*** Records provided ***

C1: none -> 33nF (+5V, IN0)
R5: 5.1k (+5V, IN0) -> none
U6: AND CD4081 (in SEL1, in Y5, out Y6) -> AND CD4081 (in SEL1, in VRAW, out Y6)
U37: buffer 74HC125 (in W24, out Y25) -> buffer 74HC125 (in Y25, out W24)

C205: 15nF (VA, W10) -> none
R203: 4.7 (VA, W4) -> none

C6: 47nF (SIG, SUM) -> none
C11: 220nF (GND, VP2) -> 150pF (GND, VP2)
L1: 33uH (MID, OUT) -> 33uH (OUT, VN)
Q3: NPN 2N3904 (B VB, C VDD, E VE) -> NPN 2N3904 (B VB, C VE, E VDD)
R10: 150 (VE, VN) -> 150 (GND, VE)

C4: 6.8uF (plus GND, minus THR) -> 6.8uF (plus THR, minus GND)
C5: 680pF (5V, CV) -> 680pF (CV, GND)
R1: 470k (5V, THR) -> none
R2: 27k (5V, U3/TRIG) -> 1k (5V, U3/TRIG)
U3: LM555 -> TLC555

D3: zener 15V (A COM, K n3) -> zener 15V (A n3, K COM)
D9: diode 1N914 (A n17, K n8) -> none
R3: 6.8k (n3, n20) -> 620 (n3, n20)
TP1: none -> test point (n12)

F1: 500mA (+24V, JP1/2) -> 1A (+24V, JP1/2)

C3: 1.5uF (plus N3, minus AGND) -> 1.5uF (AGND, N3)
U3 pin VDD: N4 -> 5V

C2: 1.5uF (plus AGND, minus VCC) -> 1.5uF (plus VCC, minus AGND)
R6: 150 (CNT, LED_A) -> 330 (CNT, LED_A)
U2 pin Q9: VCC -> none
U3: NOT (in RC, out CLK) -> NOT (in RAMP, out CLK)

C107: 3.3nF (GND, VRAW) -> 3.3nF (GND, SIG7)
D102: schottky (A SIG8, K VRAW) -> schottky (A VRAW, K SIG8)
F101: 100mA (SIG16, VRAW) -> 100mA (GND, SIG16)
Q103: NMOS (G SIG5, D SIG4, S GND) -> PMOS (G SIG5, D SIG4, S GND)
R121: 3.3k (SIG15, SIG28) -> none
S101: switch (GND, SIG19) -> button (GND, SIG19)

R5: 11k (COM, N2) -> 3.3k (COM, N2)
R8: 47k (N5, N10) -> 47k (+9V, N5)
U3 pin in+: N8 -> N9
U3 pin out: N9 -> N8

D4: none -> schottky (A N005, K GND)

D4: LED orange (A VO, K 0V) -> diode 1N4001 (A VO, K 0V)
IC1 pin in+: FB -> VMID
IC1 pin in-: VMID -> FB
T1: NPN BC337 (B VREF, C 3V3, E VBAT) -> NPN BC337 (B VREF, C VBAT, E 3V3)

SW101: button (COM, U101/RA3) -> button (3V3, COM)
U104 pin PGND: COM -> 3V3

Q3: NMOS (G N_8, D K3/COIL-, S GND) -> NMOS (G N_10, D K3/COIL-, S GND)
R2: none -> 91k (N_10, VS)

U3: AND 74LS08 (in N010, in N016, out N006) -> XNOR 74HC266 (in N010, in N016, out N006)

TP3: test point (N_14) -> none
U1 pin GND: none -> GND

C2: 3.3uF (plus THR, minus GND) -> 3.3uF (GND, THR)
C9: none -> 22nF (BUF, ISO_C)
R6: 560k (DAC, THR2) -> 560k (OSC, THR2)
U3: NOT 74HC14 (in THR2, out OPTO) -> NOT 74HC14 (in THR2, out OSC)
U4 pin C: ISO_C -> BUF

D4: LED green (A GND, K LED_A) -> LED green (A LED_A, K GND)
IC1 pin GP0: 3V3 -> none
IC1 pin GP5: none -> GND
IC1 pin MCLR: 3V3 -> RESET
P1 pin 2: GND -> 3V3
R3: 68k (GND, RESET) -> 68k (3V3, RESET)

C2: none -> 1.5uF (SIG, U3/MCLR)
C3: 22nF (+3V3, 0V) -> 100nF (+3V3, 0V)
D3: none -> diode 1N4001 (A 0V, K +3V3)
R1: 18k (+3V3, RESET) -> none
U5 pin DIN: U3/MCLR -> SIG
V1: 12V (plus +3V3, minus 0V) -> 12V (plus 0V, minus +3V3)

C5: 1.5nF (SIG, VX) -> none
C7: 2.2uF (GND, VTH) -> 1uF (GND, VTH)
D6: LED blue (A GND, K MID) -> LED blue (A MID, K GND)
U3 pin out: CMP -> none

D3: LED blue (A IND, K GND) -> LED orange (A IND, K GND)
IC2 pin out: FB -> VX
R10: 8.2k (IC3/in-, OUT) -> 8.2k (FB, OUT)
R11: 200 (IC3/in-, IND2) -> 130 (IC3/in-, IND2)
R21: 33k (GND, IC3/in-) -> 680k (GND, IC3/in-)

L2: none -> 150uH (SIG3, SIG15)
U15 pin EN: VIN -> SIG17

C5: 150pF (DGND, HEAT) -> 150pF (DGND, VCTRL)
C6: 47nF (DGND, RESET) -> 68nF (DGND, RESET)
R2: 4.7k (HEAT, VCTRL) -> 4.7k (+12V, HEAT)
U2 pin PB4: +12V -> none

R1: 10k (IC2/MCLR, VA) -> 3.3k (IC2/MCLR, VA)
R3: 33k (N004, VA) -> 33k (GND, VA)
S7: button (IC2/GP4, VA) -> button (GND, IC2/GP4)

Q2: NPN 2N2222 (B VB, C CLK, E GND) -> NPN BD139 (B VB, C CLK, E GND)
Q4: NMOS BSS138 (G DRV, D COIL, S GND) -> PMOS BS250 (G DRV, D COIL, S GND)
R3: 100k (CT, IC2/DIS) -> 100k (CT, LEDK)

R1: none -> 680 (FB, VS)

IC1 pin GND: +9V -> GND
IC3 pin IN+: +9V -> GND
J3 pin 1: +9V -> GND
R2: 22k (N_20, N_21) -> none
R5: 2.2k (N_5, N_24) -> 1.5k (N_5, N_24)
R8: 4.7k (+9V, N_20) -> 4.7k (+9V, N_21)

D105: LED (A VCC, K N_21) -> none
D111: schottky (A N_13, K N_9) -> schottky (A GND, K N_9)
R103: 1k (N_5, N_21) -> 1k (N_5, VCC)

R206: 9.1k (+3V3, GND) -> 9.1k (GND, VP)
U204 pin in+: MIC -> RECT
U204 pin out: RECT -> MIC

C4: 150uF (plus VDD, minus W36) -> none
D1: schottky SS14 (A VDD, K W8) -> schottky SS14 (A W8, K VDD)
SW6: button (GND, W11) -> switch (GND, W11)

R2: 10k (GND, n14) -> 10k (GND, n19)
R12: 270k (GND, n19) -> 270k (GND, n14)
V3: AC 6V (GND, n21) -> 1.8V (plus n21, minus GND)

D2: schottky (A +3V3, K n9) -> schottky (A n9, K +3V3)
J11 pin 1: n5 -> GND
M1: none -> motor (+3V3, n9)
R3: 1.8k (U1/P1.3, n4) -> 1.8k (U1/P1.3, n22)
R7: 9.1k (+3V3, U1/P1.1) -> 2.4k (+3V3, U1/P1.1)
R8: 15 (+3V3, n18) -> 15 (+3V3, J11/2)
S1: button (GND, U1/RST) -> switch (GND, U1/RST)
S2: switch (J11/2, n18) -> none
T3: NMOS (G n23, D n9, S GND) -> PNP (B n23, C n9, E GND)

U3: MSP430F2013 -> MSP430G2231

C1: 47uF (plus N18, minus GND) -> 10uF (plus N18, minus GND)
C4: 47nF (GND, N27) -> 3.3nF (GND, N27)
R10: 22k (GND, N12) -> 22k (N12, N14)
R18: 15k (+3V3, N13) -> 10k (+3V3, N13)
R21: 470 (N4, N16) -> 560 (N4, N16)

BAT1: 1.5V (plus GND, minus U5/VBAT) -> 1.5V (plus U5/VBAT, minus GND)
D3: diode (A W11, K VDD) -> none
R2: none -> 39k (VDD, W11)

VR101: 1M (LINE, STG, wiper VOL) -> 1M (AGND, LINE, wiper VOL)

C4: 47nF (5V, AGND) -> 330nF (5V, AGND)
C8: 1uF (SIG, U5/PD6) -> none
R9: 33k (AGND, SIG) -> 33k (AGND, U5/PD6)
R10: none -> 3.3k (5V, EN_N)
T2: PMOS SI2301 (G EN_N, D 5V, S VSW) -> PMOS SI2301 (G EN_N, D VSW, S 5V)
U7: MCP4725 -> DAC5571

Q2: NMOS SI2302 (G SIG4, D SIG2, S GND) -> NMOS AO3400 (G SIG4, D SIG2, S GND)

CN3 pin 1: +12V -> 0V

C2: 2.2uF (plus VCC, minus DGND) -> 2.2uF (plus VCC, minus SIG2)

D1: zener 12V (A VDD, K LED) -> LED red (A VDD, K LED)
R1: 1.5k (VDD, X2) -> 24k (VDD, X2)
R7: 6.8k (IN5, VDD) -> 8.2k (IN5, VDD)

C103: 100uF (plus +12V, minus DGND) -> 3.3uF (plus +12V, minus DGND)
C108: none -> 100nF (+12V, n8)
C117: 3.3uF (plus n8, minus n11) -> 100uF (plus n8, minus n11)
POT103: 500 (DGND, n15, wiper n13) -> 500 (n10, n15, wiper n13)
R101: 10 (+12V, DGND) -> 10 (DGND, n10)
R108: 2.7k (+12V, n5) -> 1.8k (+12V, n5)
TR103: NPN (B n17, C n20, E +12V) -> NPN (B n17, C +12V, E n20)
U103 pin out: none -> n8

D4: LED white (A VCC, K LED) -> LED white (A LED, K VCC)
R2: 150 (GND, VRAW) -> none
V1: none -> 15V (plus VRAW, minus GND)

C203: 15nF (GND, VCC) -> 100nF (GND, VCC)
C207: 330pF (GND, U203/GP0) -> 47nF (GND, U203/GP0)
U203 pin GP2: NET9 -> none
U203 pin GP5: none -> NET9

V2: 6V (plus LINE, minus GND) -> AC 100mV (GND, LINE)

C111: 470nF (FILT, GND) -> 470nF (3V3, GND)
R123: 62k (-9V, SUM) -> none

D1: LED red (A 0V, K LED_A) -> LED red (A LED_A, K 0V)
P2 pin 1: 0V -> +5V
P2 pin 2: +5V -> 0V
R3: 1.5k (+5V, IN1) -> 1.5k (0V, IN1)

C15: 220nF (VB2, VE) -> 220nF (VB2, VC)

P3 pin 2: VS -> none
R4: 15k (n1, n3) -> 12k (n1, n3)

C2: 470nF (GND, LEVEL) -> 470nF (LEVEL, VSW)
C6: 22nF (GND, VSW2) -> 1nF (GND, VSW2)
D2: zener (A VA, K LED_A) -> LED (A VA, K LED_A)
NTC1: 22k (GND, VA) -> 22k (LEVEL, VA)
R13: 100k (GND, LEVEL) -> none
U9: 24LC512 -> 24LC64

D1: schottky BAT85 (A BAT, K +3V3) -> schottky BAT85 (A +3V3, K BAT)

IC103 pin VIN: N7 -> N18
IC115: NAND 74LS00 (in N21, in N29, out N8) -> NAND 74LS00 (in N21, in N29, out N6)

*** End of Records provided ***

Copy only this part of the entries above: the line with "R2: 150 (GND, VRAW) -> none", the line with "U203 pin GP5: none -> NET9", and the lines between, all exactly as written.

- Answer area
R2: 150 (GND, VRAW) -> none
V1: none -> 15V (plus VRAW, minus GND)

C203: 15nF (GND, VCC) -> 100nF (GND, VCC)
C207: 330pF (GND, U203/GP0) -> 47nF (GND, U203/GP0)
U203 pin GP2: NET9 -> none
U203 pin GP5: none -> NET9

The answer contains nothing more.